The result should be an exact copy of the entries that follow, with no pictures included.

======== Excerpted data

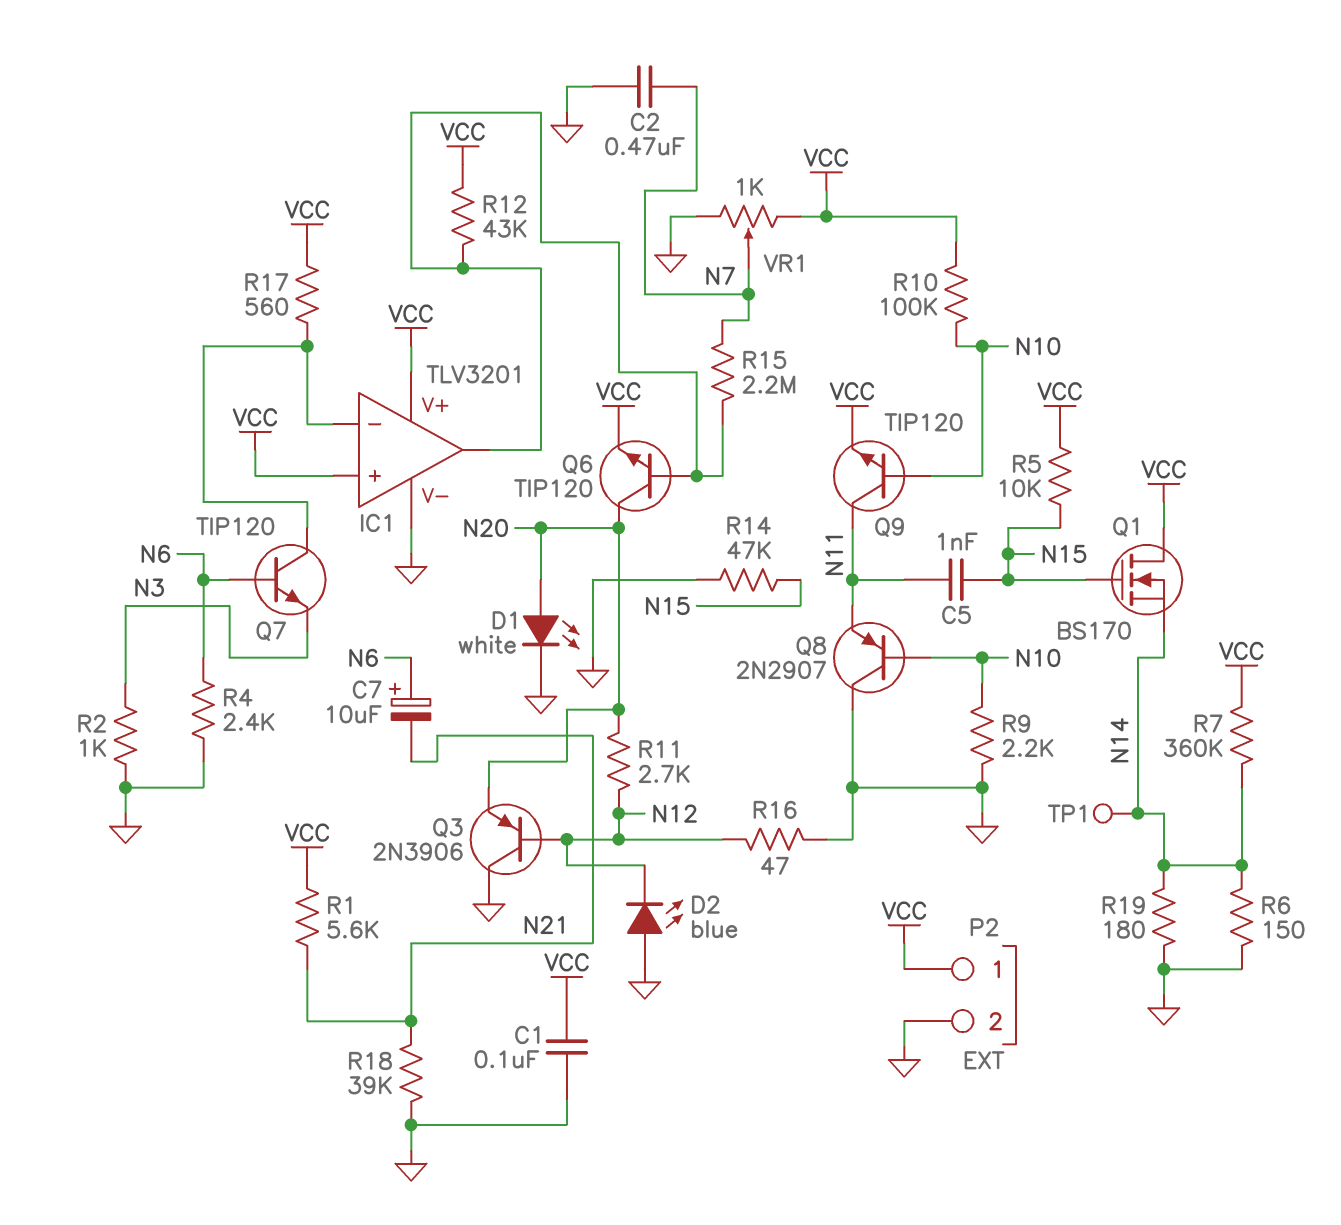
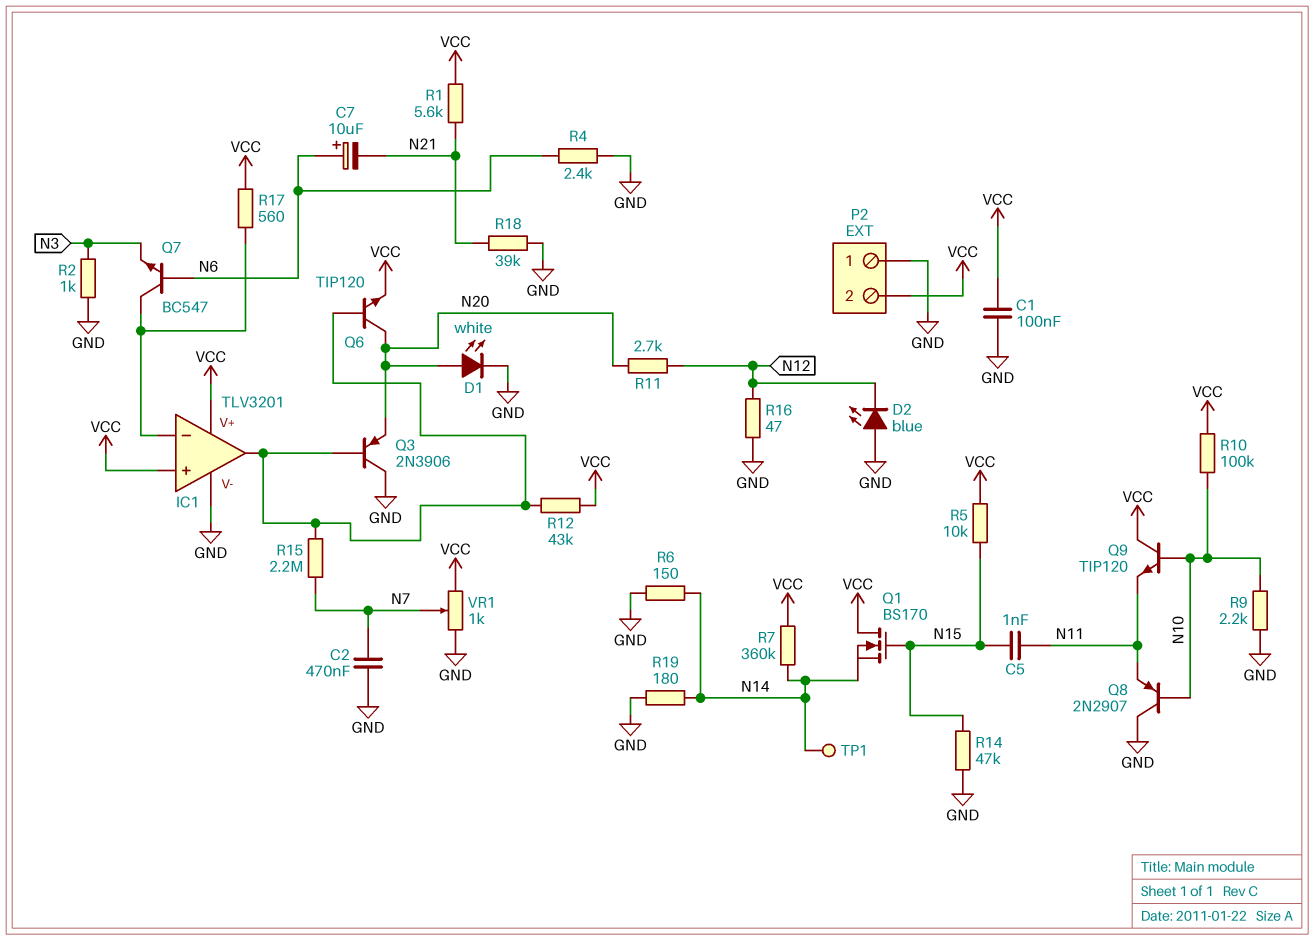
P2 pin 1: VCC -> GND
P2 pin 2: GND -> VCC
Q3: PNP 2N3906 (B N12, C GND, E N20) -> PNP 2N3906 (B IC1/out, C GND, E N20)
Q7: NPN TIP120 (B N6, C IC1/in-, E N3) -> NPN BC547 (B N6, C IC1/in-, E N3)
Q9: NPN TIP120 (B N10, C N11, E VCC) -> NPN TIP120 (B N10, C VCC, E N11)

================

- **Response for this exercise**
P2 pin 1: VCC -> GND
P2 pin 2: GND -> VCC
Q3: PNP 2N3906 (B N12, C GND, E N20) -> PNP 2N3906 (B IC1/out, C GND, E N20)
Q7: NPN TIP120 (B N6, C IC1/in-, E N3) -> NPN BC547 (B N6, C IC1/in-, E N3)
Q9: NPN TIP120 (B N10, C N11, E VCC) -> NPN TIP120 (B N10, C VCC, E N11)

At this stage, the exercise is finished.